● What the task requires
Go to the line below that has "purple cross: moved 1 px left, 3 px down", print it and each line after it exactly, and stop after the line that has "brown line at"; leave out pictures.

◇ ◇ ◇

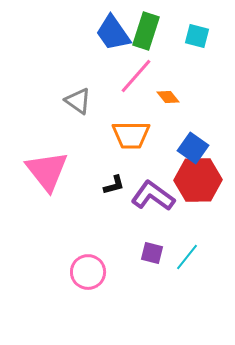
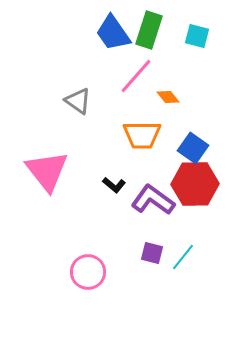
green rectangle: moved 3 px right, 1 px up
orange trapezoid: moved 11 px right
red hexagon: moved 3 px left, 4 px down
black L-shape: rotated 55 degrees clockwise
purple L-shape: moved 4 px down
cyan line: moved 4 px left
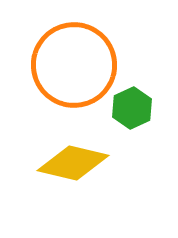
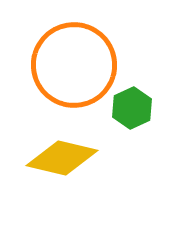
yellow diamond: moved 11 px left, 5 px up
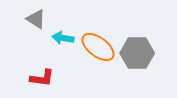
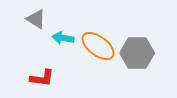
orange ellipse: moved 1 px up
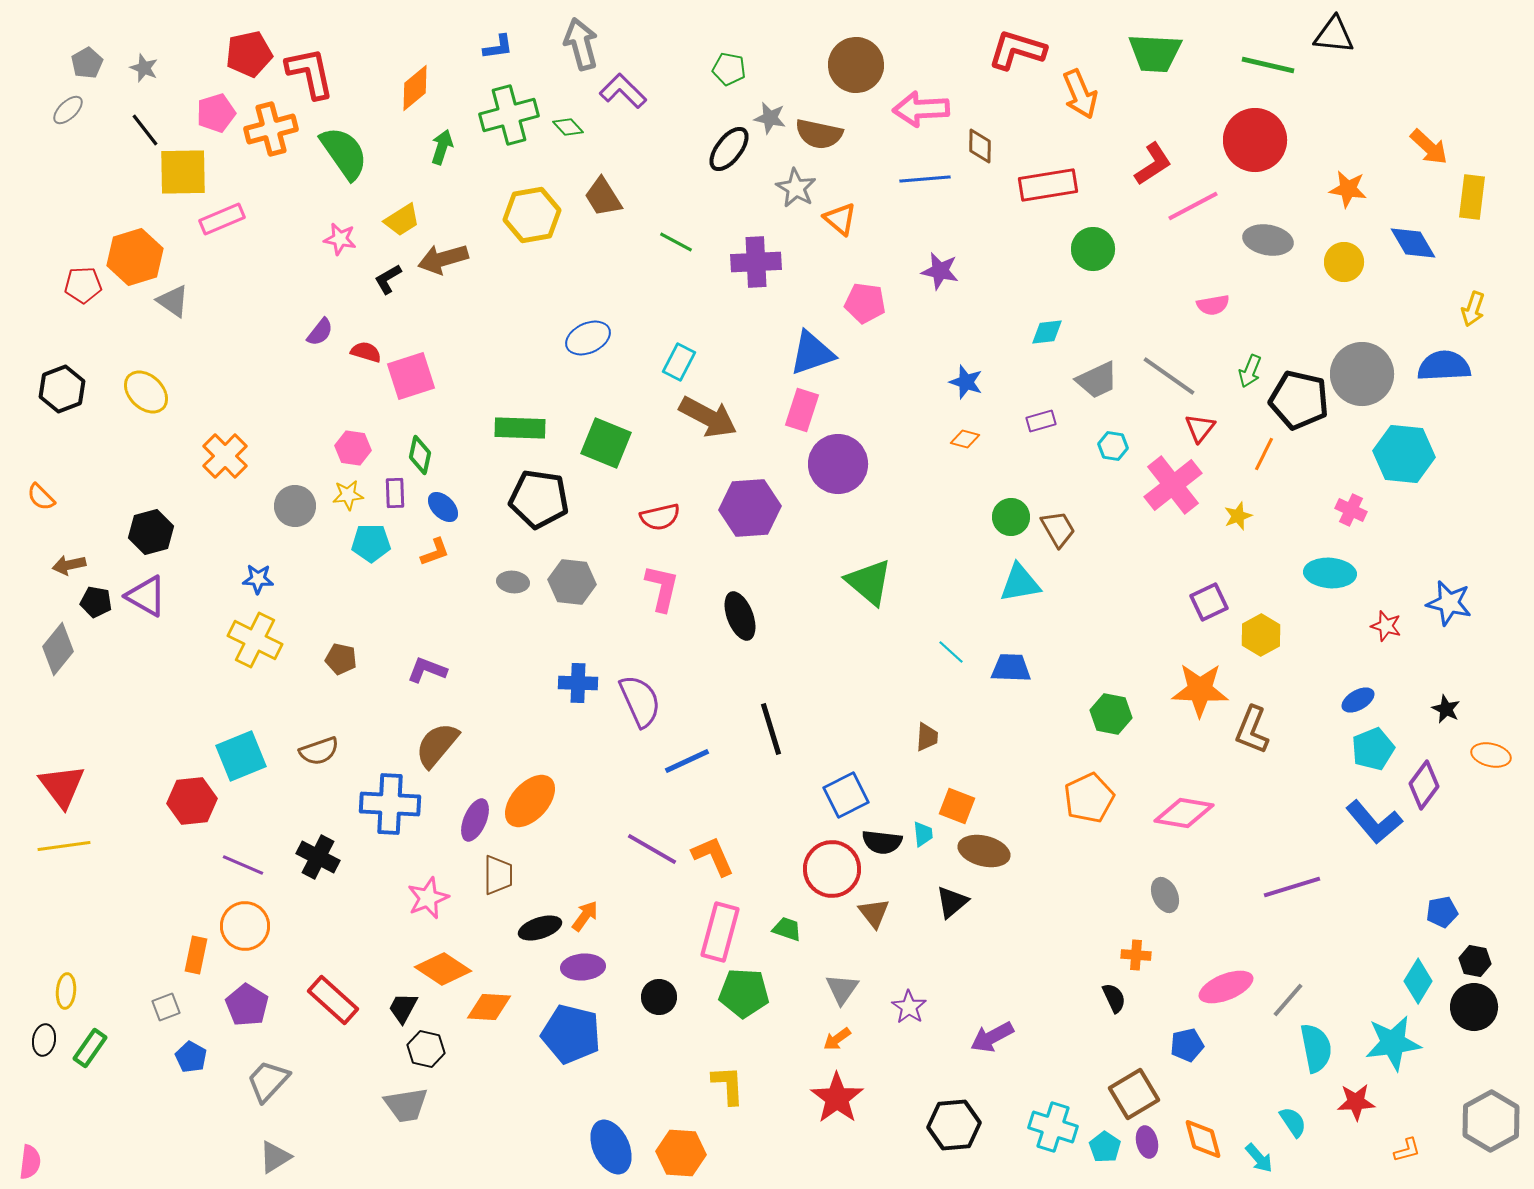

◇ ◇ ◇

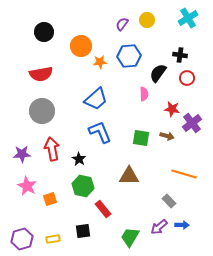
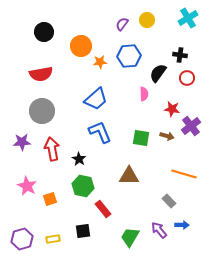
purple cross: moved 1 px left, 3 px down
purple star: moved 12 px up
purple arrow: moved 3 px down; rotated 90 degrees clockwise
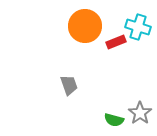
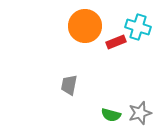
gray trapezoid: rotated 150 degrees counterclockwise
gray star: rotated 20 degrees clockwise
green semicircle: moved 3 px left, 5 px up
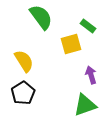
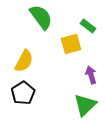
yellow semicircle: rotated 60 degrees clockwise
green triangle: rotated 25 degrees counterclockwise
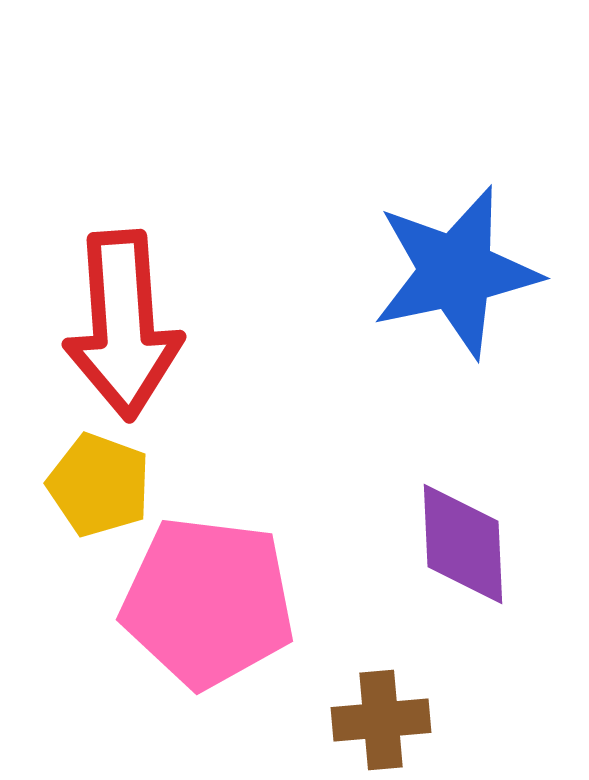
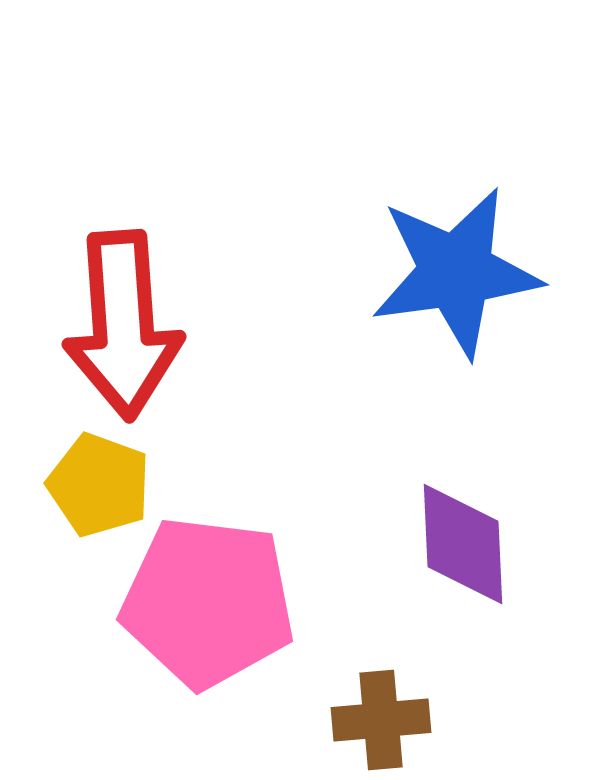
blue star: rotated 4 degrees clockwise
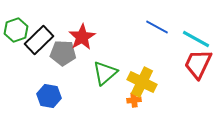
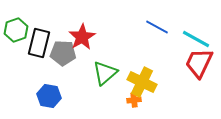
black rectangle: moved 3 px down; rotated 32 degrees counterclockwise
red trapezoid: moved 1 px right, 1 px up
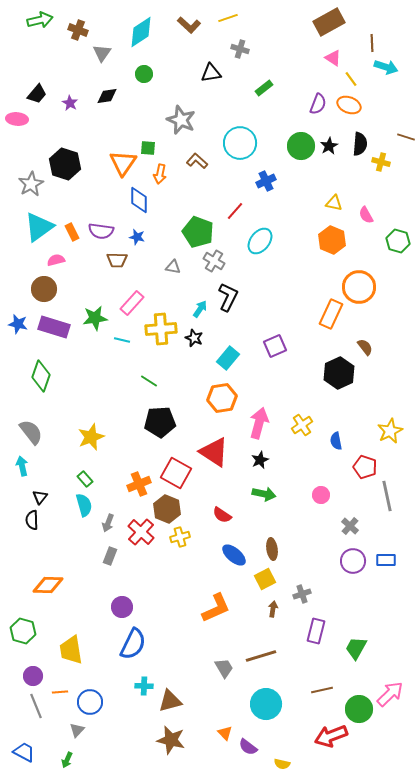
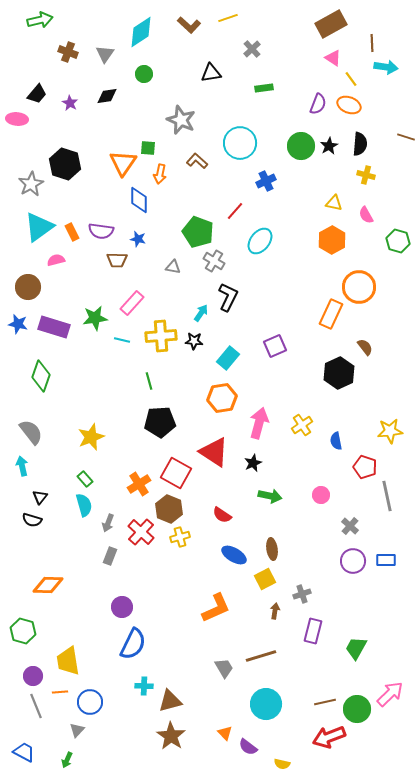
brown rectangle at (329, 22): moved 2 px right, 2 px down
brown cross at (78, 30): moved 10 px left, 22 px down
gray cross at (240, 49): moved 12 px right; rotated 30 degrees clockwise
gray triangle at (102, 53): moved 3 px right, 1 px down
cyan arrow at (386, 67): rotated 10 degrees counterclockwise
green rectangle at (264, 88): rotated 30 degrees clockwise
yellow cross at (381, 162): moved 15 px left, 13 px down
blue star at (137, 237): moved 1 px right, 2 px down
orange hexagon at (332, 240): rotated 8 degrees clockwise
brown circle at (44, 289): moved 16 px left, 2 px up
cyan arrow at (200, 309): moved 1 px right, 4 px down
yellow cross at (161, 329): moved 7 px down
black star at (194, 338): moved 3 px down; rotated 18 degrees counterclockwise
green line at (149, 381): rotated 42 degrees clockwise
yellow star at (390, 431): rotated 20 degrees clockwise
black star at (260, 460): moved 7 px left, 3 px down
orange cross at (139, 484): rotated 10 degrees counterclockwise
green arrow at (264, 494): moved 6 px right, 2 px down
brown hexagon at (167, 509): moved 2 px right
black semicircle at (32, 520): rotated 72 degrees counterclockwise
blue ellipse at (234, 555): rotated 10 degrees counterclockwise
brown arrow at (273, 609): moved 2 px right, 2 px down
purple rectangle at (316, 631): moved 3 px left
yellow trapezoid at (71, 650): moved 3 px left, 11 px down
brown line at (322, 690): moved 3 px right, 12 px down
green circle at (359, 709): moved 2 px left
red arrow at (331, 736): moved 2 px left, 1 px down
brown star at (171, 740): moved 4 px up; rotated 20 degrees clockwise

◇ ◇ ◇

● Written solution
purple cross: moved 1 px left, 3 px down
purple star: moved 12 px up
purple arrow: moved 3 px down; rotated 90 degrees clockwise
gray trapezoid: rotated 150 degrees counterclockwise
gray star: rotated 20 degrees clockwise
green semicircle: moved 3 px left, 5 px up
yellow semicircle: rotated 60 degrees clockwise
green triangle: rotated 25 degrees counterclockwise
blue star: rotated 4 degrees clockwise
black rectangle: moved 3 px down; rotated 32 degrees counterclockwise
red trapezoid: moved 1 px right, 1 px up
brown rectangle at (329, 22): moved 2 px right, 2 px down
brown cross at (78, 30): moved 10 px left, 22 px down
gray cross at (240, 49): moved 12 px right; rotated 30 degrees clockwise
gray triangle at (102, 53): moved 3 px right, 1 px down
cyan arrow at (386, 67): rotated 10 degrees counterclockwise
green rectangle at (264, 88): rotated 30 degrees clockwise
yellow cross at (381, 162): moved 15 px left, 13 px down
blue star at (137, 237): moved 1 px right, 2 px down
orange hexagon at (332, 240): rotated 8 degrees clockwise
brown circle at (44, 289): moved 16 px left, 2 px up
cyan arrow at (200, 309): moved 1 px right, 4 px down
yellow cross at (161, 329): moved 7 px down
black star at (194, 338): moved 3 px down; rotated 18 degrees counterclockwise
green line at (149, 381): rotated 42 degrees clockwise
yellow star at (390, 431): rotated 20 degrees clockwise
black star at (260, 460): moved 7 px left, 3 px down
orange cross at (139, 484): rotated 10 degrees counterclockwise
green arrow at (264, 494): moved 6 px right, 2 px down
brown hexagon at (167, 509): moved 2 px right
black semicircle at (32, 520): rotated 72 degrees counterclockwise
blue ellipse at (234, 555): rotated 10 degrees counterclockwise
brown arrow at (273, 609): moved 2 px right, 2 px down
purple rectangle at (316, 631): moved 3 px left
yellow trapezoid at (71, 650): moved 3 px left, 11 px down
brown line at (322, 690): moved 3 px right, 12 px down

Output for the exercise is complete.